[Stored entries]

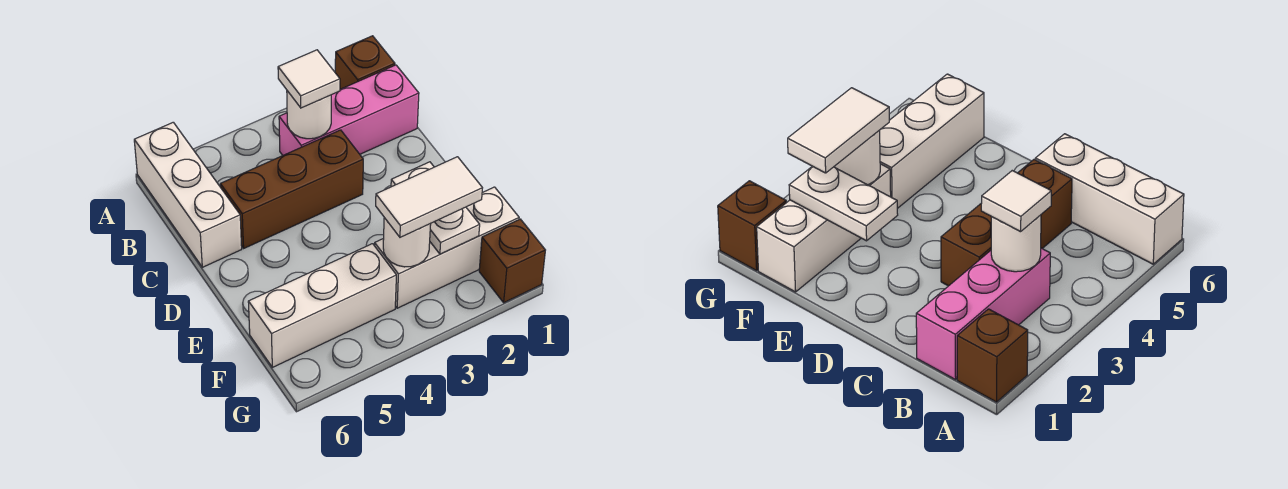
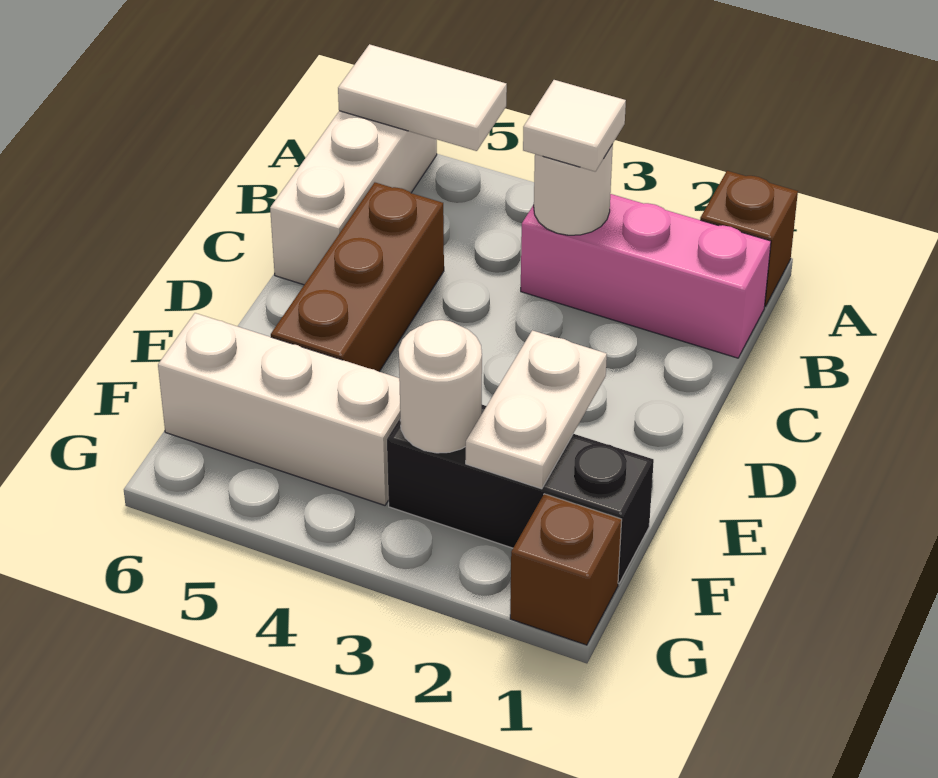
brown brick C3:C5 level 1 -> brown brick C5:E5 level 1
white brick F1:F3 level 1 -> black brick F1:F3 level 1
white tile F2:F3 level 3 -> white tile A5:A6 level 2

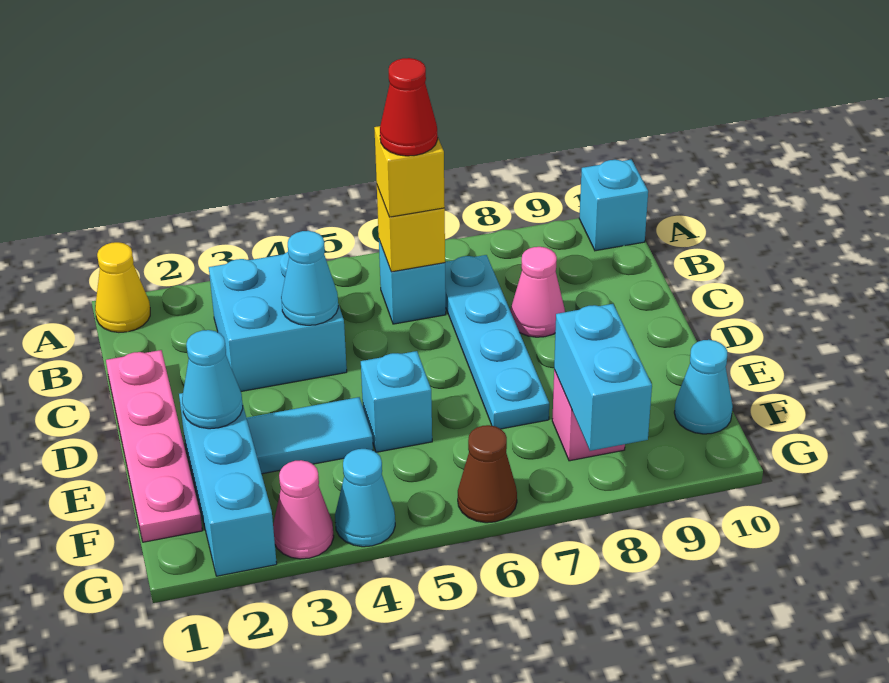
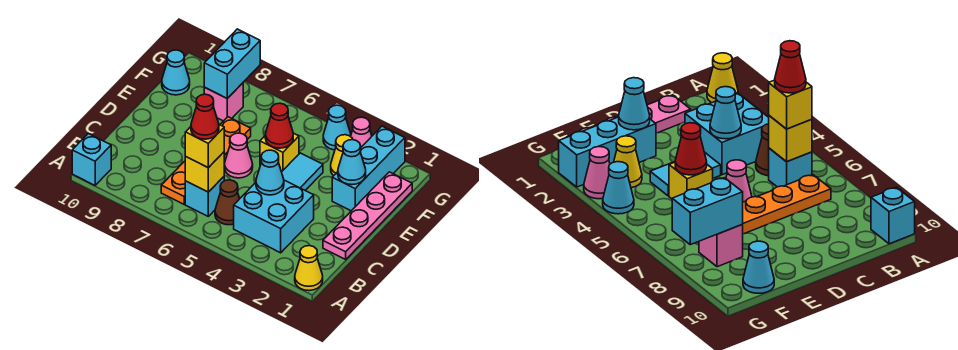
cyan plate B7:E7 level 1 -> orange plate B7:E7 level 1
pink cone C8 level 1 -> pink cone D6 level 1
cyan tile E3:E4 level 1 -> cyan tile D4:E4 level 1
cyan brick E5 level 1 -> yellow brick E5 level 1
none -> red cone E5 level 2
none -> yellow cone F3 level 1
brown cone G6 level 1 -> brown cone B5 level 1

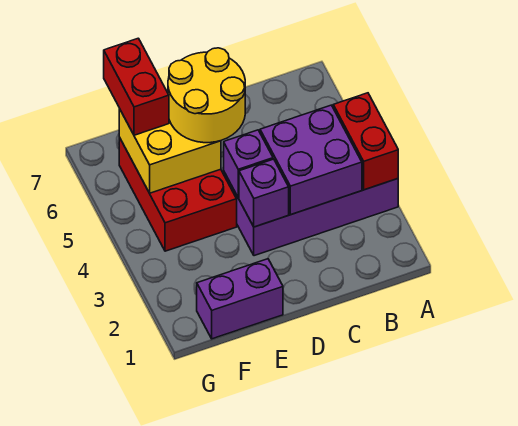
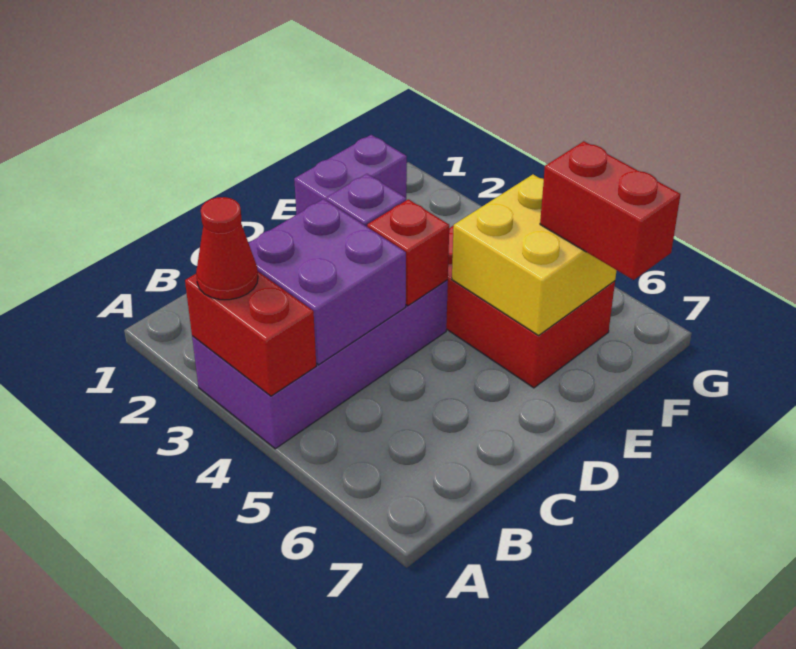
none -> red cone A3 level 3
purple brick D4 level 2 -> red brick D4 level 2
yellow round brick D5:E6 level 3 -> none

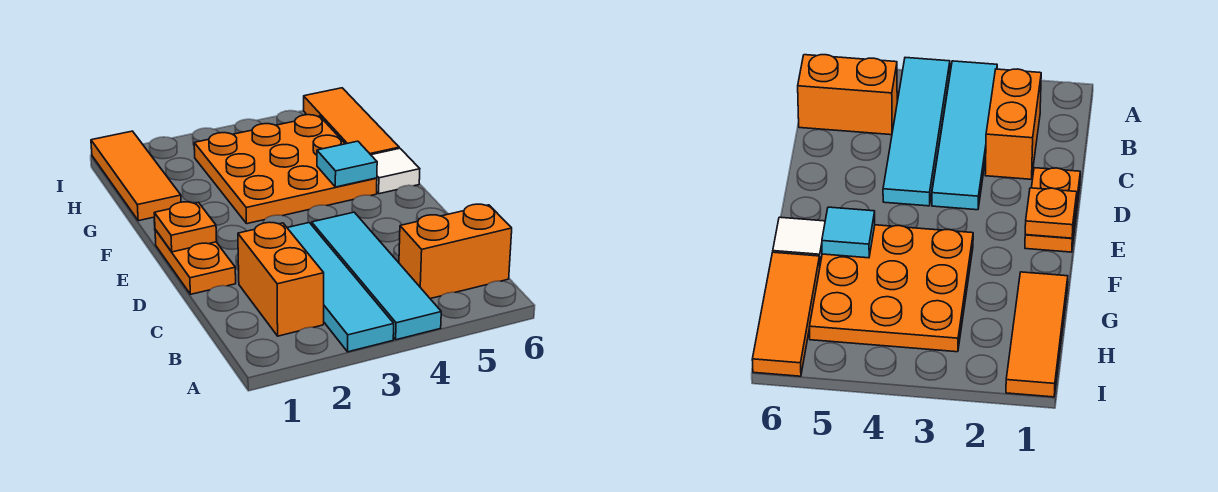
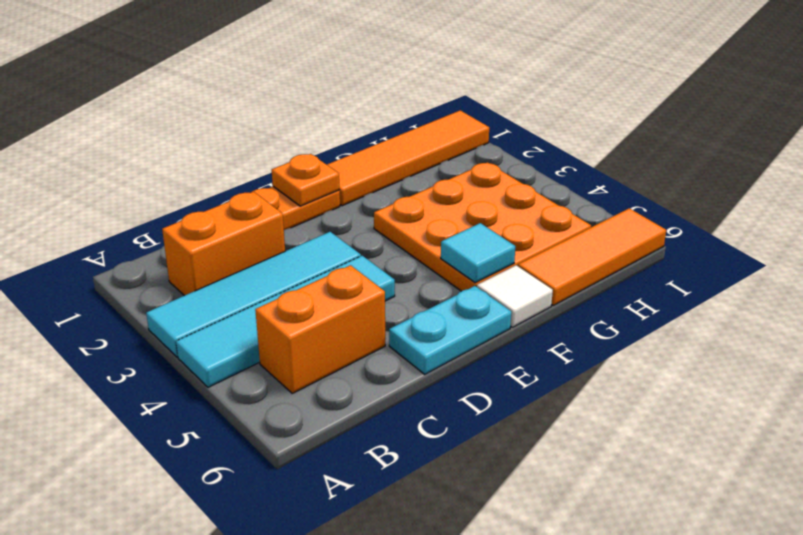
orange brick B5:B6 level 1 -> orange brick B5:C5 level 1
none -> cyan plate D6:E6 level 1
orange tile G1:I1 level 1 -> orange tile F1:I1 level 1

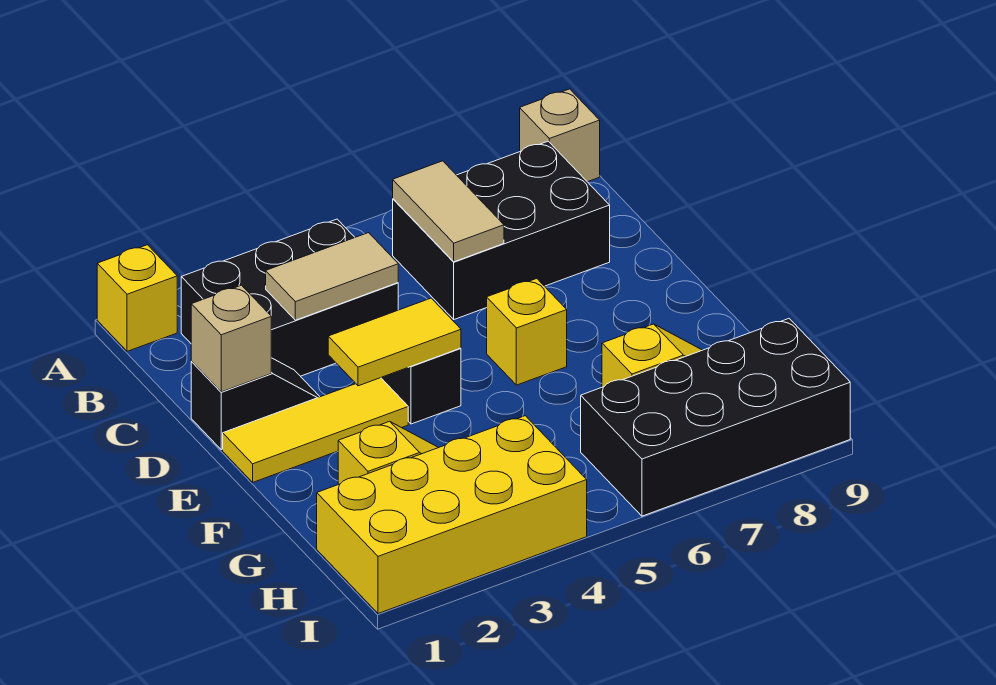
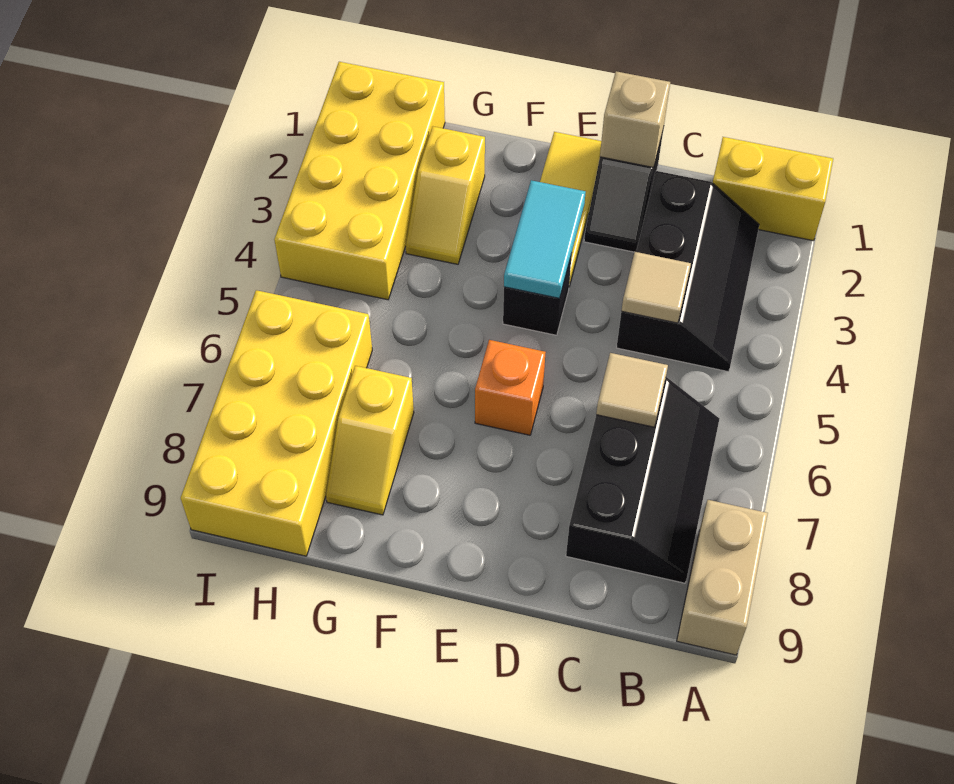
yellow brick A1 level 1 -> yellow brick A1:B1 level 1
tan brick A9 level 1 -> tan brick A8:A9 level 1
black brick B2:C4 level 1 -> black slope B2:C4 level 1 top C
black brick B6:C8 level 1 -> black slope B6:C8 level 1 top C
tan tile B6:C6 level 2 -> tan tile C6 level 2
tan tile C3:C4 level 2 -> tan tile C4 level 2
yellow tile E3:E4 level 2 -> cyan tile E3:E4 level 2
yellow brick E6 level 1 -> orange brick E6 level 1
black brick H6:I9 level 1 -> yellow brick H6:I9 level 1

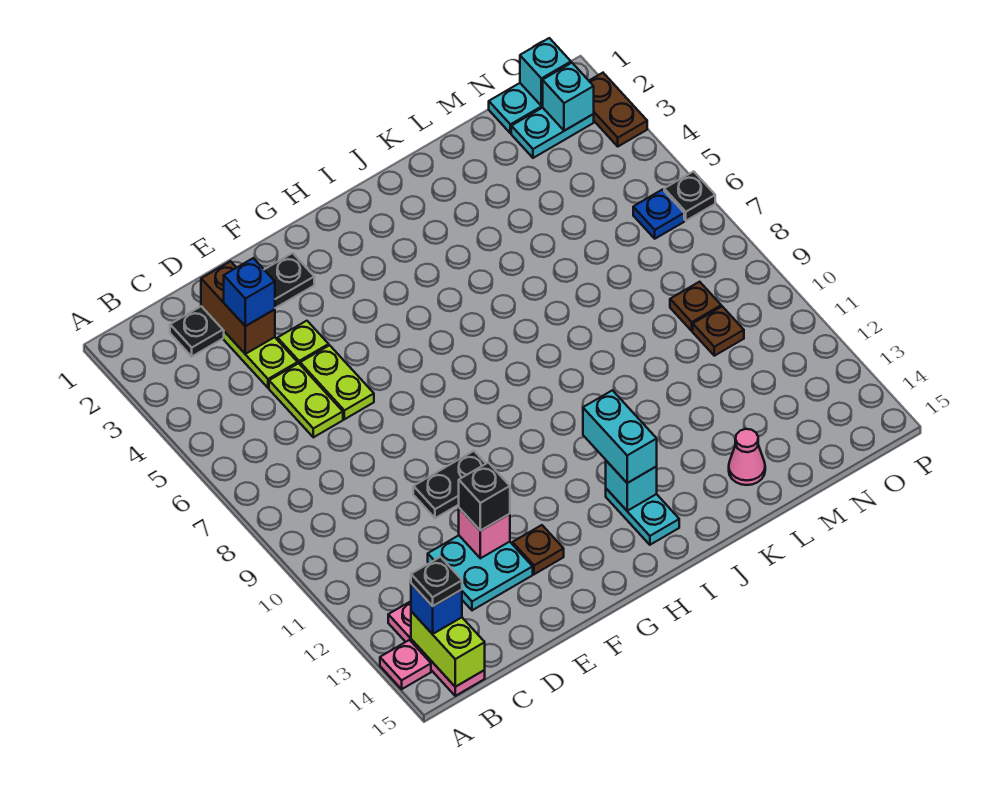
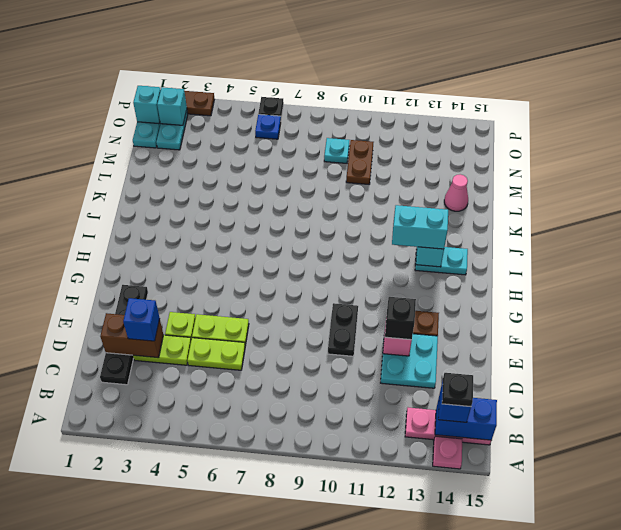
lime brick B14:B15 level 2 -> blue brick B14:B15 level 2
brown plate N9 level 1 -> cyan plate N9 level 1
brown plate N10 level 1 -> brown plate M10:N10 level 1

WORK INSTRUCTION: For the entries above, state how many lines contain the word "black". Provide the number by itself.

RESPONSE: 4